(Image change detection data)

+--

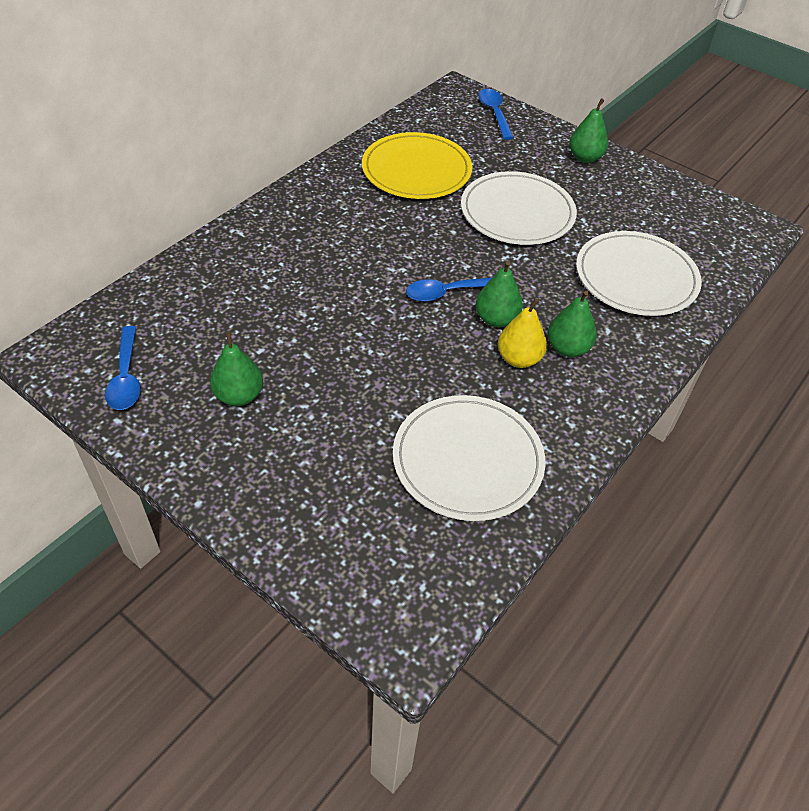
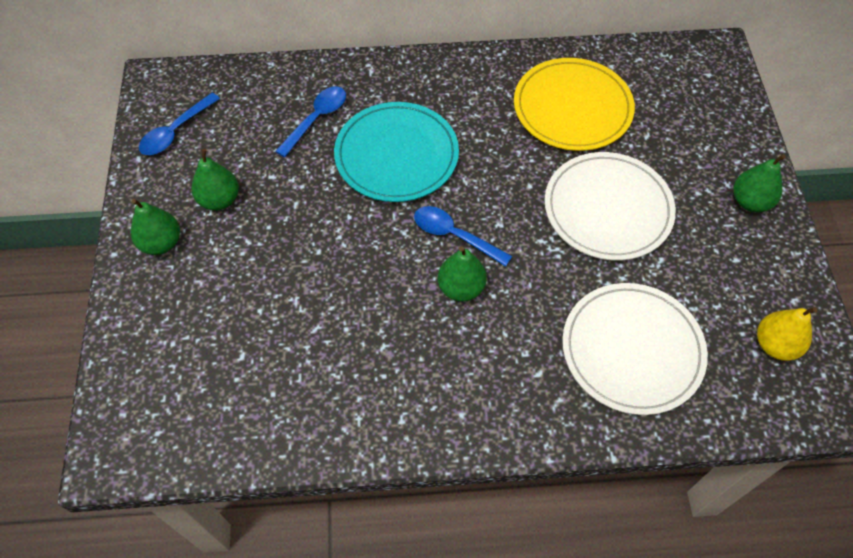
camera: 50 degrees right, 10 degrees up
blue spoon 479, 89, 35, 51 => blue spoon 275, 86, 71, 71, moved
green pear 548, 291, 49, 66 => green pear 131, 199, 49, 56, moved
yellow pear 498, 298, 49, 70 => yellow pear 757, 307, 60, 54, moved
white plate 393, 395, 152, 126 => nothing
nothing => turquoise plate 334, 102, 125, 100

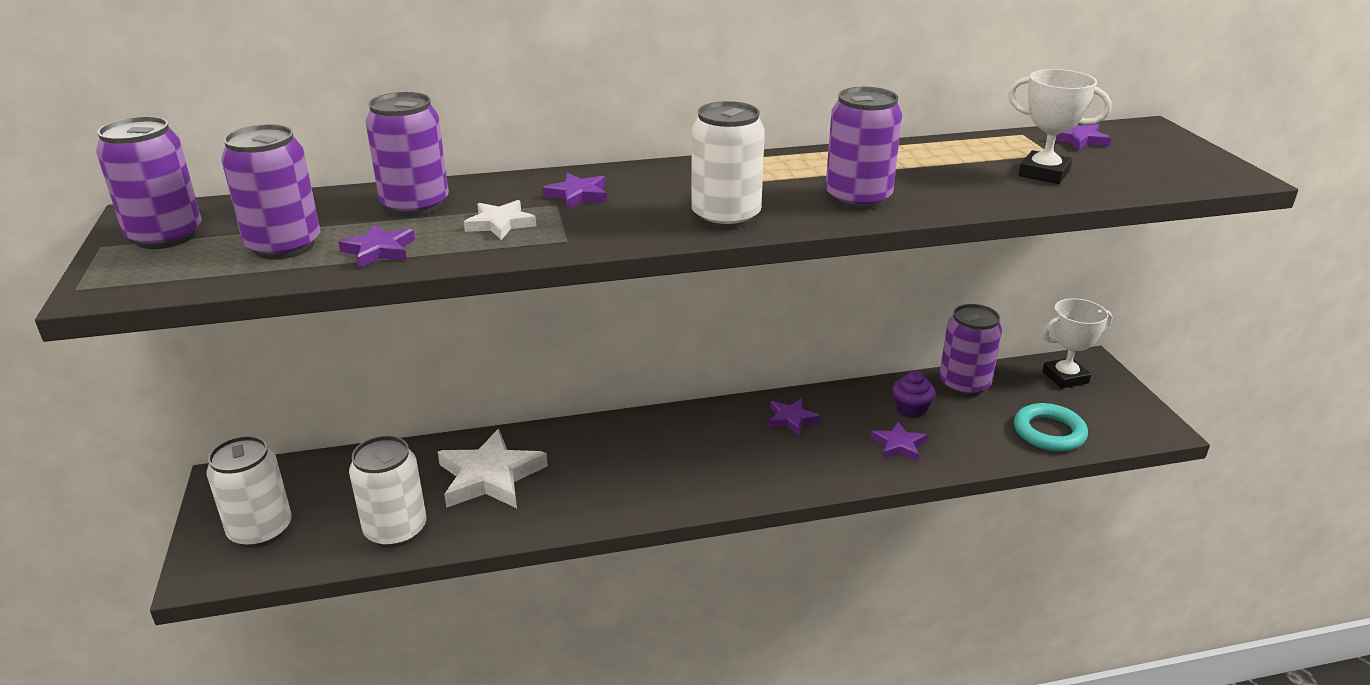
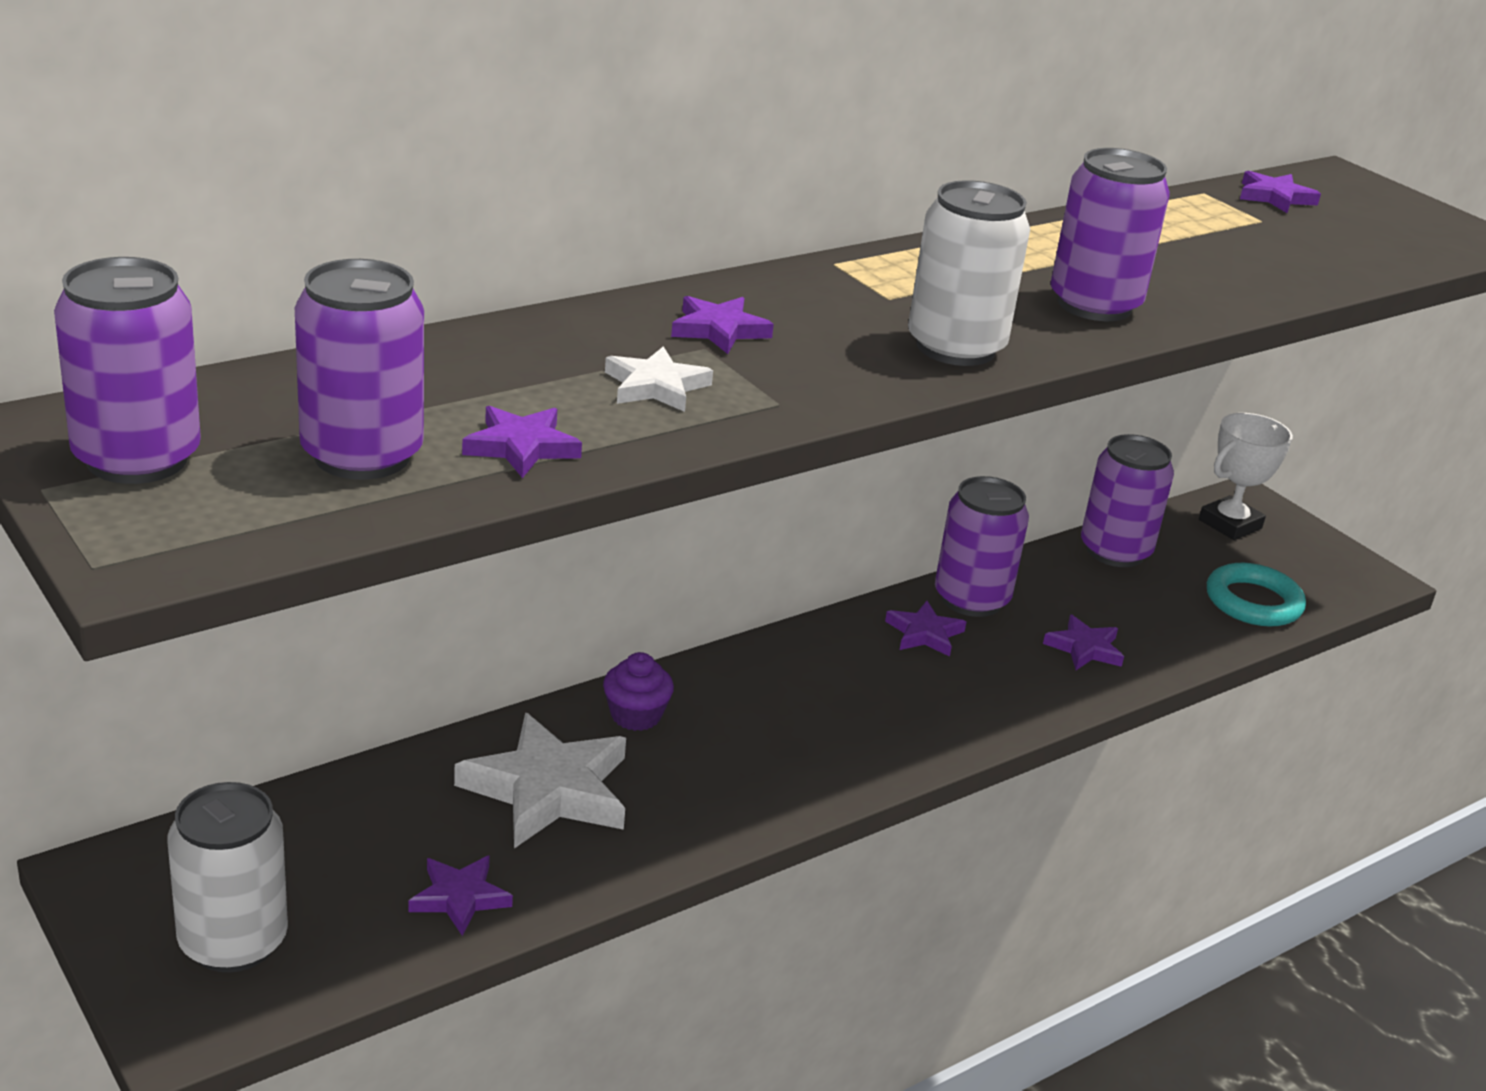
camera: 25 degrees left, 0 degrees up
white trophy 1008, 69, 103, 115 => nothing
purple can 365, 92, 84, 125 => purple can 935, 476, 94, 141, moved
purple cupcake 892, 371, 44, 47 => purple cupcake 603, 652, 71, 79, moved
white can 349, 436, 77, 112 => purple star 409, 855, 104, 81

+--

> [Exercise goal]:
Without the pictures, transcribe the lines from the one containing "green pear 548, 291, 49, 66" through the end of the data, exactly and only those.

> [Exercise output]:
green pear 548, 291, 49, 66 => green pear 131, 199, 49, 56, moved
yellow pear 498, 298, 49, 70 => yellow pear 757, 307, 60, 54, moved
white plate 393, 395, 152, 126 => nothing
nothing => turquoise plate 334, 102, 125, 100

camera: 25 degrees left, 0 degrees up
white trophy 1008, 69, 103, 115 => nothing
purple can 365, 92, 84, 125 => purple can 935, 476, 94, 141, moved
purple cupcake 892, 371, 44, 47 => purple cupcake 603, 652, 71, 79, moved
white can 349, 436, 77, 112 => purple star 409, 855, 104, 81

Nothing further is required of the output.